(WHAT YOU NEED TO DO) Repeat the records below word for word, but start at the line that contains "op=gone; was=walec [turkusowy]", stop after the last line, and include nothing else.

Colored object listings:
......

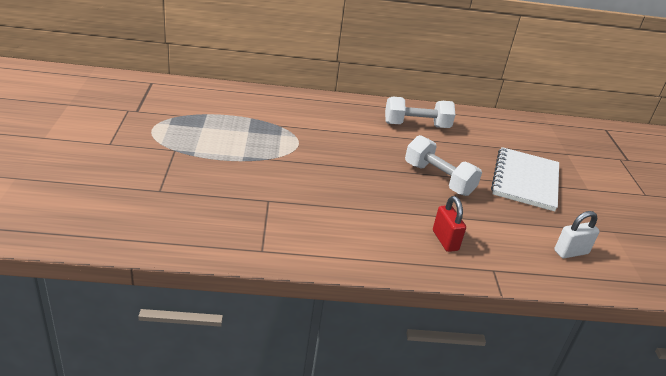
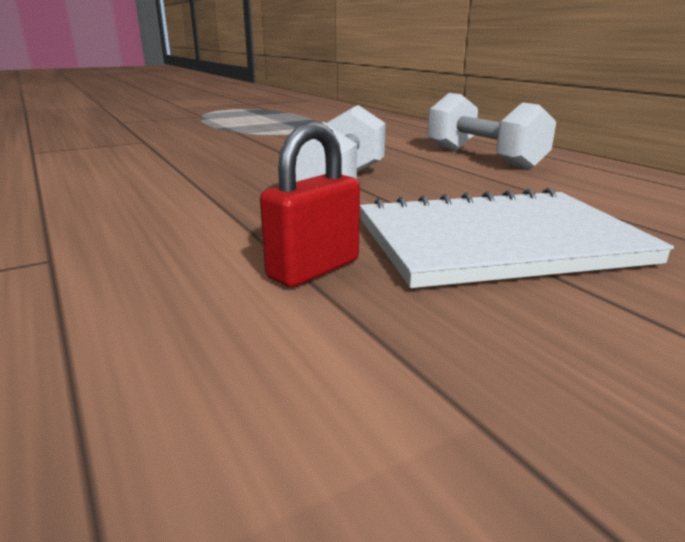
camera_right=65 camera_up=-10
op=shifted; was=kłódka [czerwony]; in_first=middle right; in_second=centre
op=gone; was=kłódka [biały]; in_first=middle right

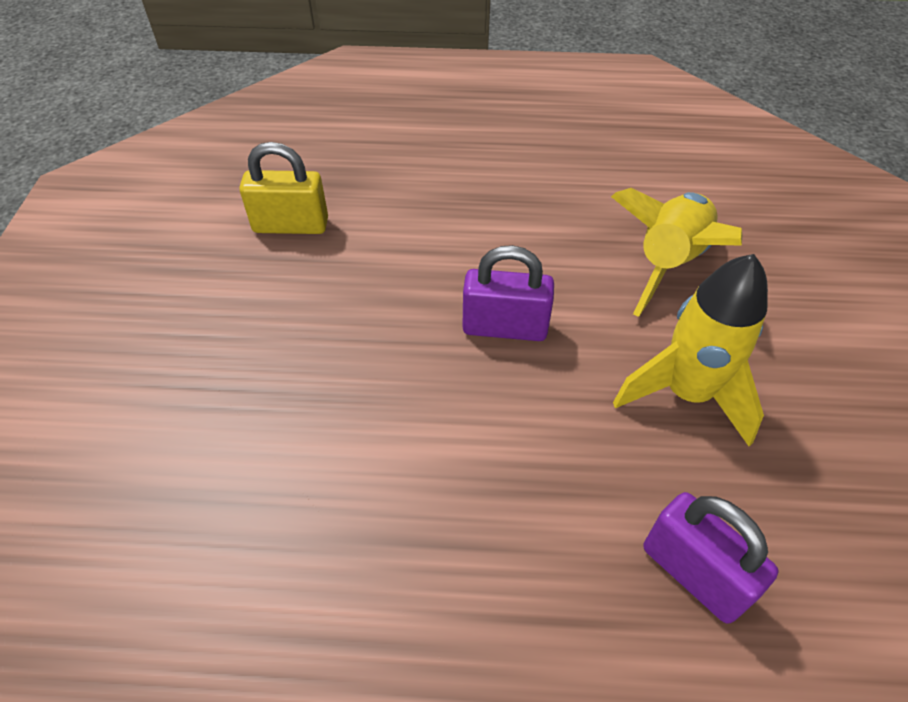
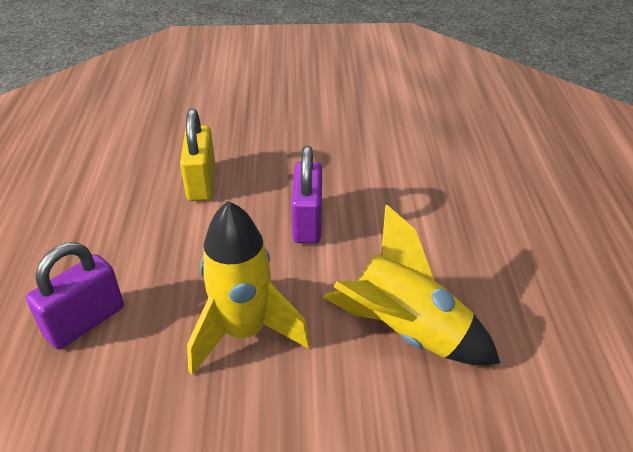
camera_right=85 camera_up=-10
op=shifted; was=kłódka [żółty]; in_first=top left; in_second=middle left

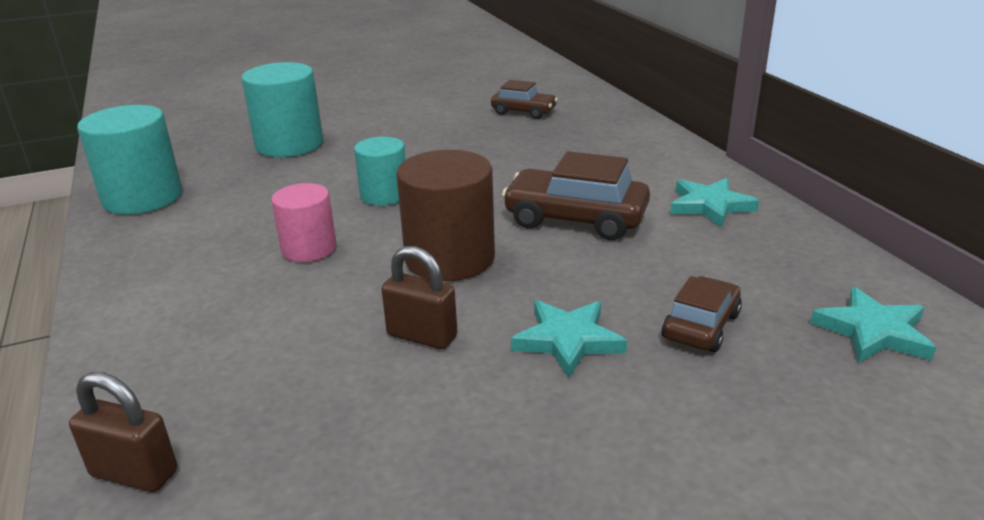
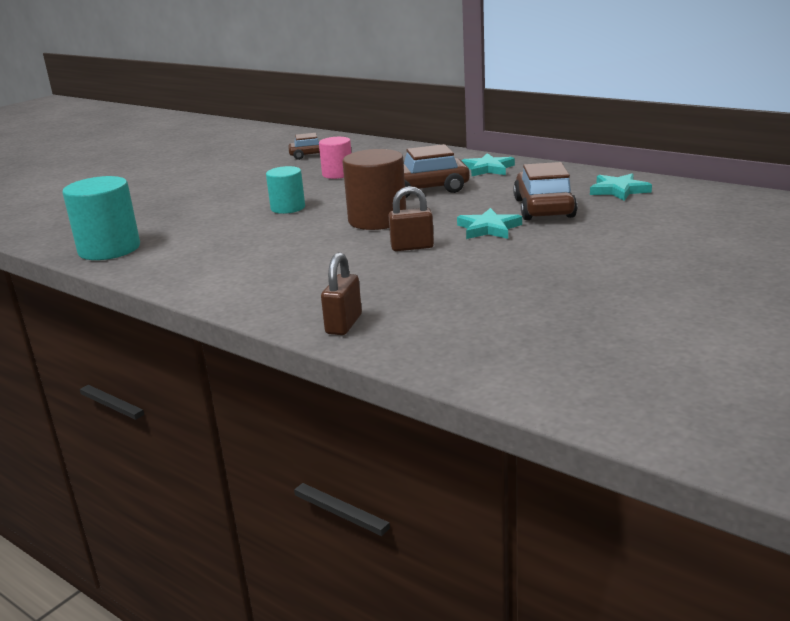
camera_right=-30 camera_up=-5
op=rotated; was=kłódka [brązowy] (no. 1 from left); in_first=bottom left; in_second=centre; clockwise=-60
op=gone; was=walec [turkusowy] (no. 2 from left); in_first=top left
op=shifted; was=walec [różowy]; in_first=middle left; in_second=top centre
op=scaled; was=samochód [brązowy] (no. 3 from left); in_first=middle right; in_second=top right; ratio=1.64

......

(ANSWER SECTION)
op=gone; was=walec [turkusowy] (no. 2 from left); in_first=top left
op=shifted; was=walec [różowy]; in_first=middle left; in_second=top centre
op=scaled; was=samochód [brązowy] (no. 3 from left); in_first=middle right; in_second=top right; ratio=1.64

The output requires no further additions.